Task prompt :: Output only the lines from the line holding "- resize: blue_zetolik" through the close of the records, exactly as they appear, with all pictures omitted.

........

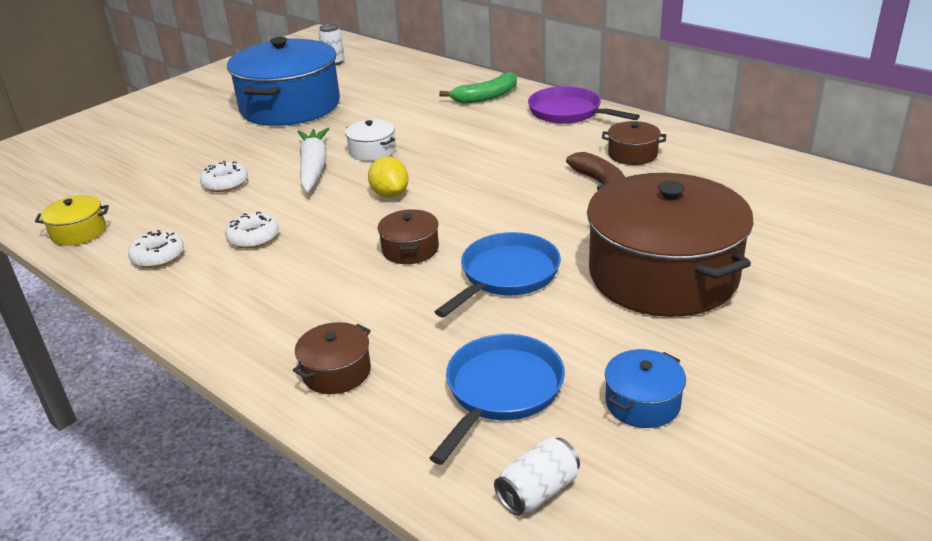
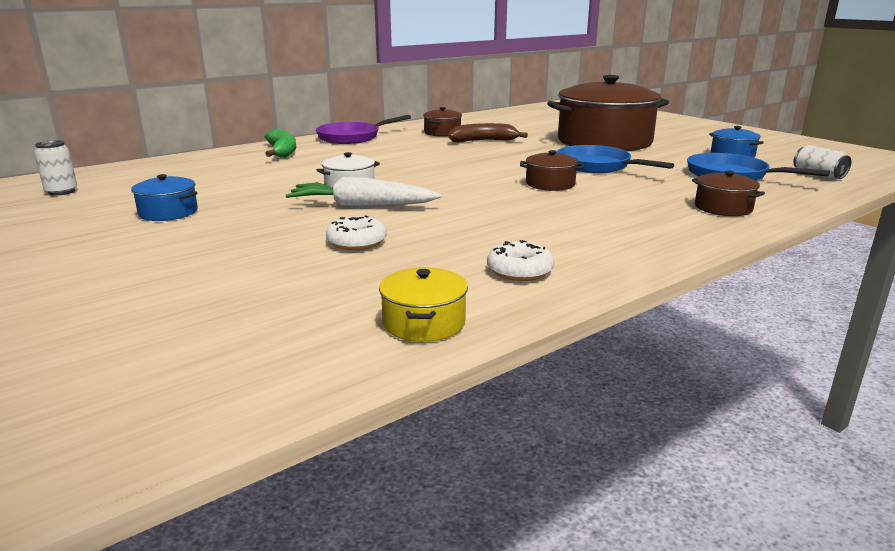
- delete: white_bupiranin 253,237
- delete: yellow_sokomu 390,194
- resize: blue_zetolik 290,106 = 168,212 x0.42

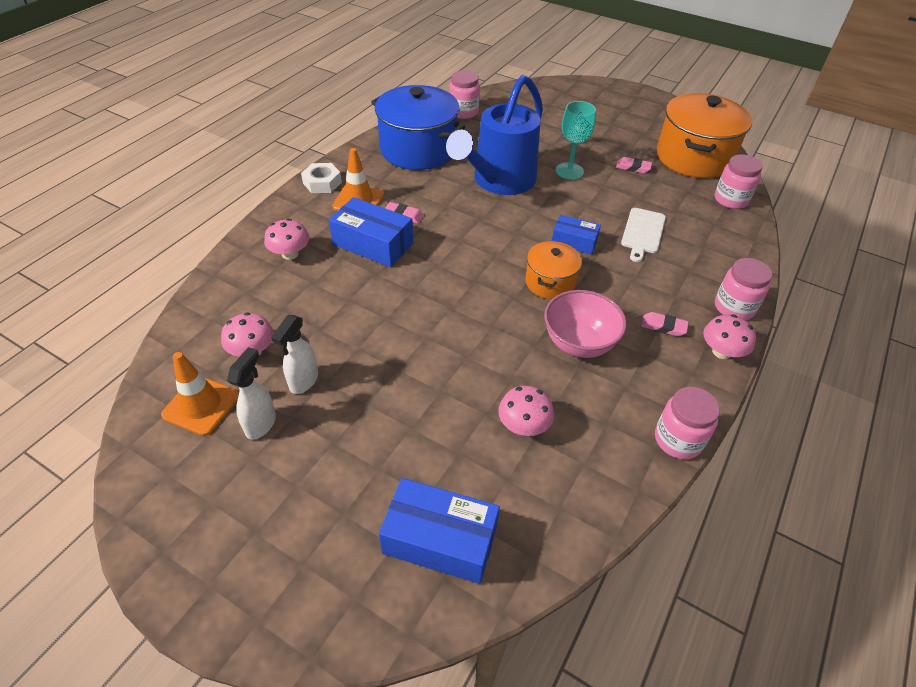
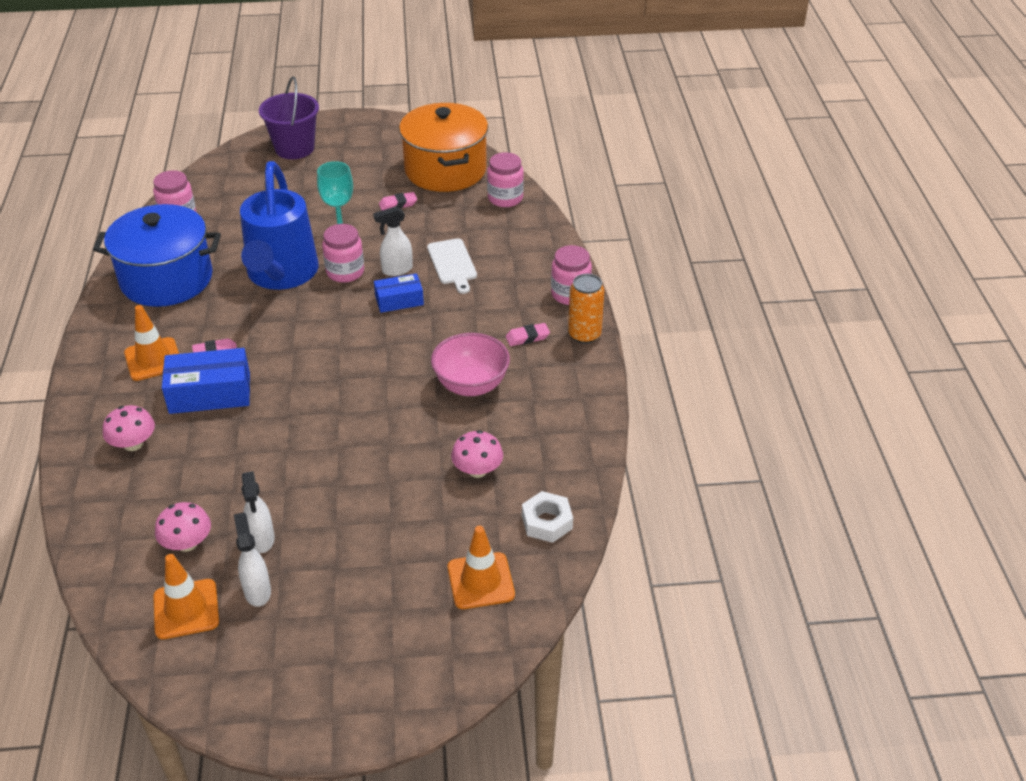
- delete: orange_zetolik 550,282
- insert: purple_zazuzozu 294,148
- insert: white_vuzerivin 396,270
- move: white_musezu 322,183 to 547,522
- move: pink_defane 678,440 to 345,272
- replace: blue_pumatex 440,540 to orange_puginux 481,581
- replace: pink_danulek 721,352 to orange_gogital 584,335

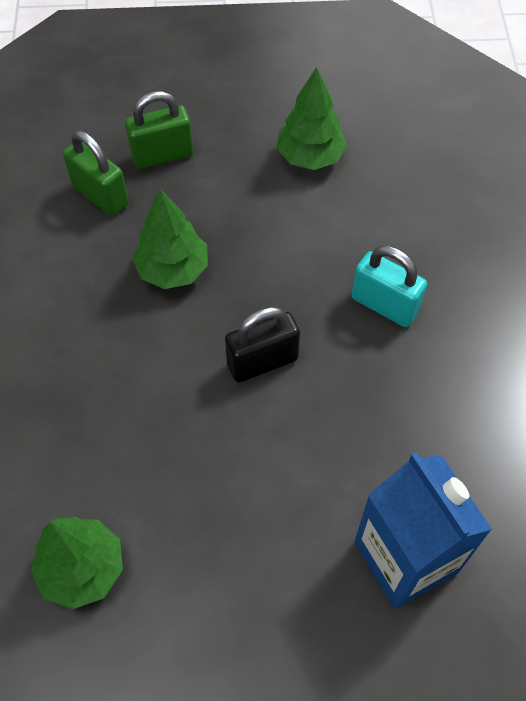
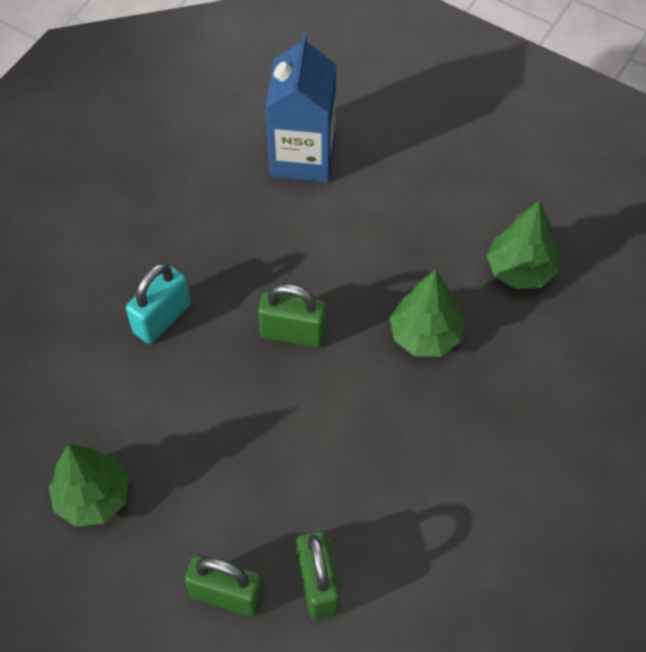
- move: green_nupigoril 173,270 to 425,335
- recolor: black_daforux 262,362 to green_daforux 293,333
- rotate: turquoise_daforux 384,305 = 162,318 60 degrees clockwise

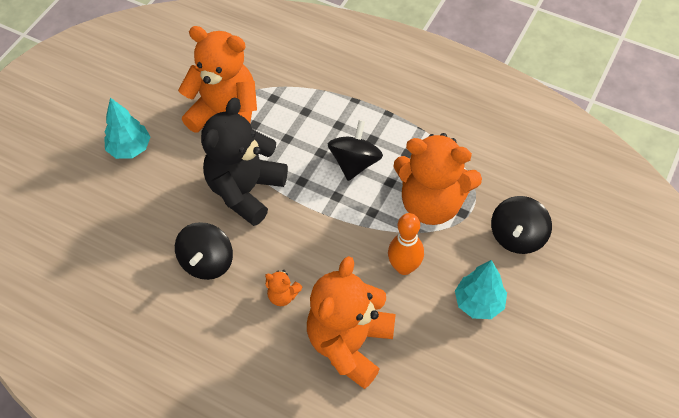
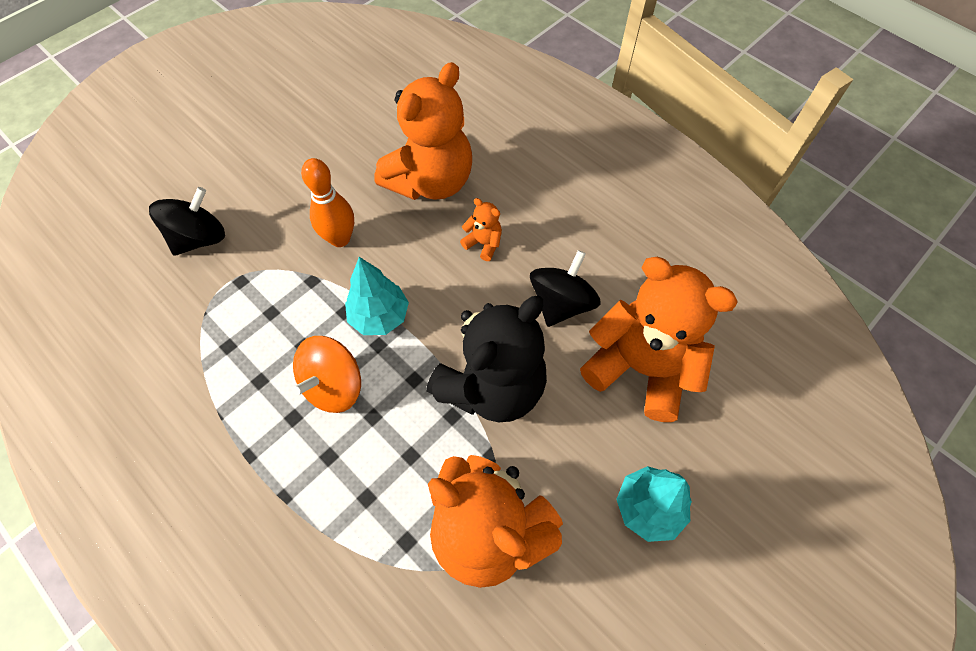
- move: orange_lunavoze 431,203 to 640,368
- move: turquoise_nupigoril 478,303 to 380,317
- recolor: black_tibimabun 355,163 to orange_tibimabun 334,386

........

Task response ::
- resize: blue_zetolik 290,106 = 168,212 x0.42

- delete: orange_zetolik 550,282
- insert: purple_zazuzozu 294,148
- insert: white_vuzerivin 396,270
- move: white_musezu 322,183 to 547,522
- move: pink_defane 678,440 to 345,272
- replace: blue_pumatex 440,540 to orange_puginux 481,581
- replace: pink_danulek 721,352 to orange_gogital 584,335

- move: green_nupigoril 173,270 to 425,335
- recolor: black_daforux 262,362 to green_daforux 293,333
- rotate: turquoise_daforux 384,305 = 162,318 60 degrees clockwise

- move: orange_lunavoze 431,203 to 640,368
- move: turquoise_nupigoril 478,303 to 380,317
- recolor: black_tibimabun 355,163 to orange_tibimabun 334,386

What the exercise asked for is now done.